Your task:
From the records below, please repeat exactly the line that has "red 1x3 tile", the line that has "red 1x1 round", and every line between them, and nothing else.
____ Source material
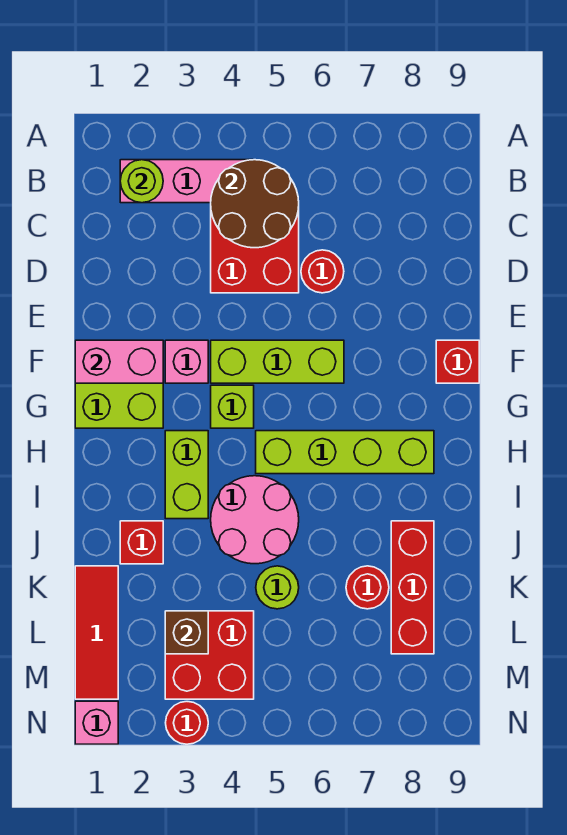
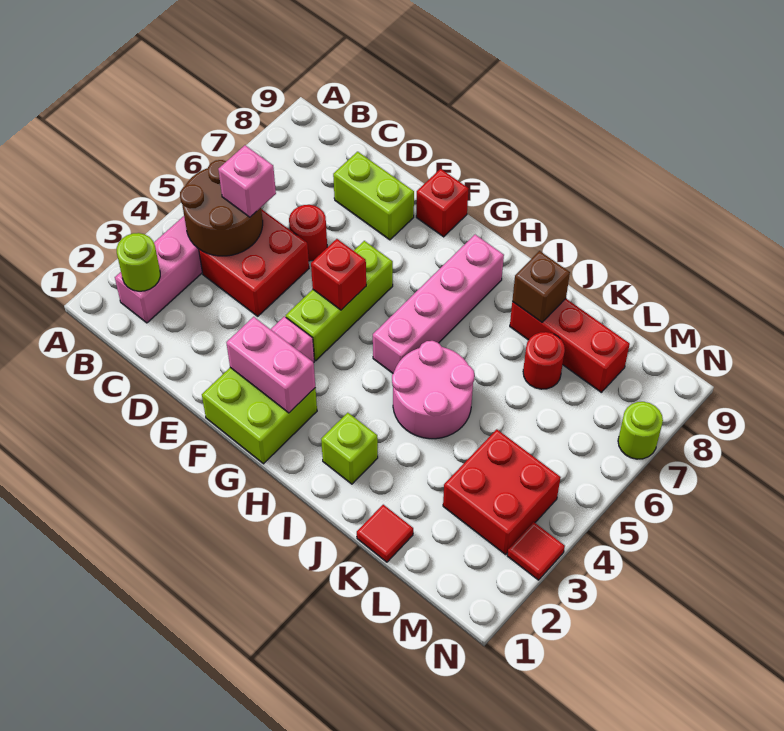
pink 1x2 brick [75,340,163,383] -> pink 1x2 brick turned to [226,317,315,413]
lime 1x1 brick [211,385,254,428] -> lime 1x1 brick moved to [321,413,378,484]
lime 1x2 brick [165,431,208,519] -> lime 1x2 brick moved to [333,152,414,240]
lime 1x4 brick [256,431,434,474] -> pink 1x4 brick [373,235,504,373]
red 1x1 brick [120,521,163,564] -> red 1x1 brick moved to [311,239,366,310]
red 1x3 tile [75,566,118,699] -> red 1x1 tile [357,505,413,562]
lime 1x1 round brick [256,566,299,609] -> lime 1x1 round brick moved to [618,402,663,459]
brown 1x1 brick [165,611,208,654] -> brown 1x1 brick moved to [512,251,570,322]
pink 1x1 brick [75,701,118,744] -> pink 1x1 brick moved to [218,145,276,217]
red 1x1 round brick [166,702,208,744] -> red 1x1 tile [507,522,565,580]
________
____ Source material
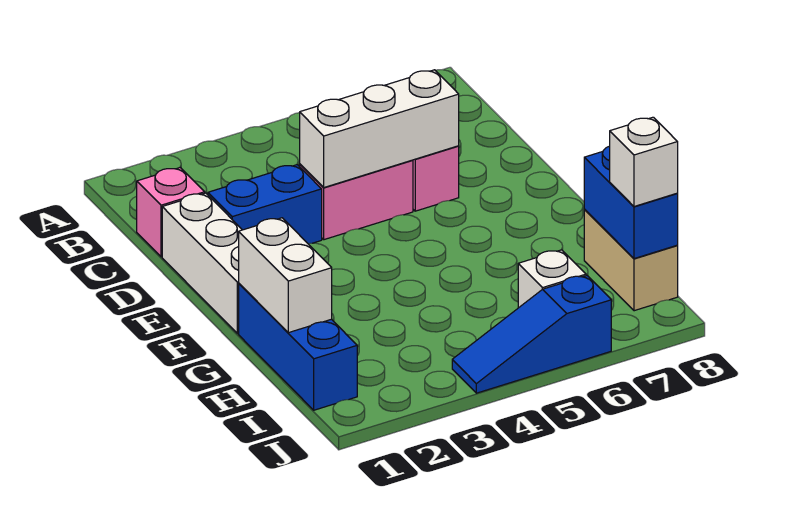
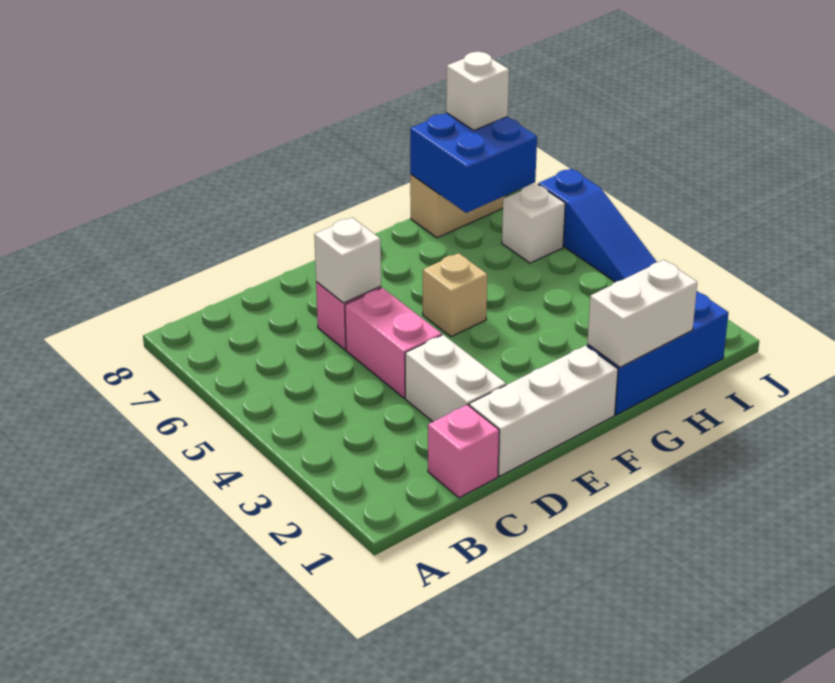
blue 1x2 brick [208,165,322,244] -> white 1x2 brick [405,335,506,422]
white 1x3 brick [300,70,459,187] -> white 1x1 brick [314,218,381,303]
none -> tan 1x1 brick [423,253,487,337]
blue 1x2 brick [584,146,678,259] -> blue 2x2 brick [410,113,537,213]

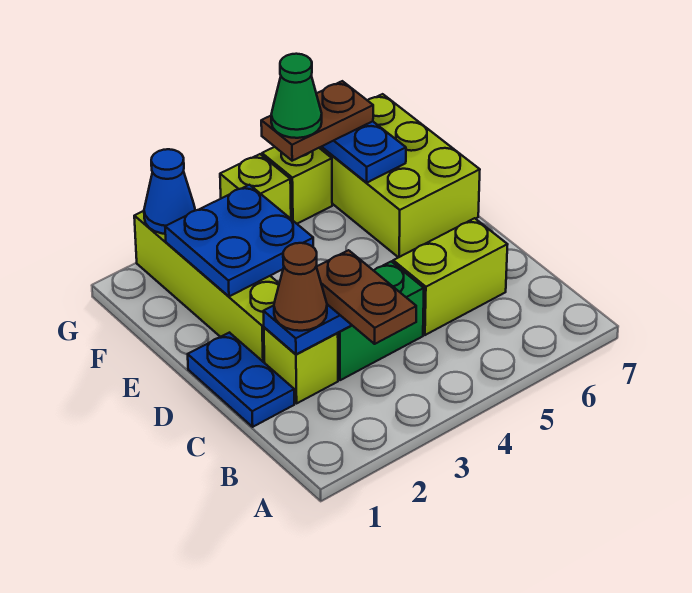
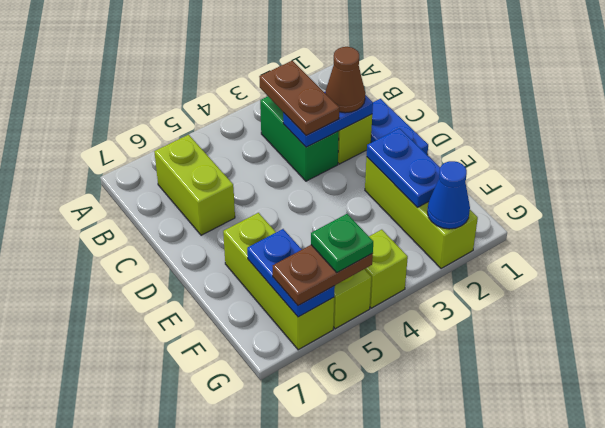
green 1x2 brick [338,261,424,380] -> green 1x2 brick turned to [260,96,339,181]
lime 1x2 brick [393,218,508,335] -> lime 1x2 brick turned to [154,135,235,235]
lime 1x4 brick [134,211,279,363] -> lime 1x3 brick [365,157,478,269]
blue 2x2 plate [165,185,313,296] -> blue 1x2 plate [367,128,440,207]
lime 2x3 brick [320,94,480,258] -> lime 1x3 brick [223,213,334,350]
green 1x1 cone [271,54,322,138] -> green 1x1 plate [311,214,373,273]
________
Worked solution:
red 1x3 tile [75,566,118,699] -> red 1x1 tile [357,505,413,562]
lime 1x1 round brick [256,566,299,609] -> lime 1x1 round brick moved to [618,402,663,459]
brown 1x1 brick [165,611,208,654] -> brown 1x1 brick moved to [512,251,570,322]
pink 1x1 brick [75,701,118,744] -> pink 1x1 brick moved to [218,145,276,217]
red 1x1 round brick [166,702,208,744] -> red 1x1 tile [507,522,565,580]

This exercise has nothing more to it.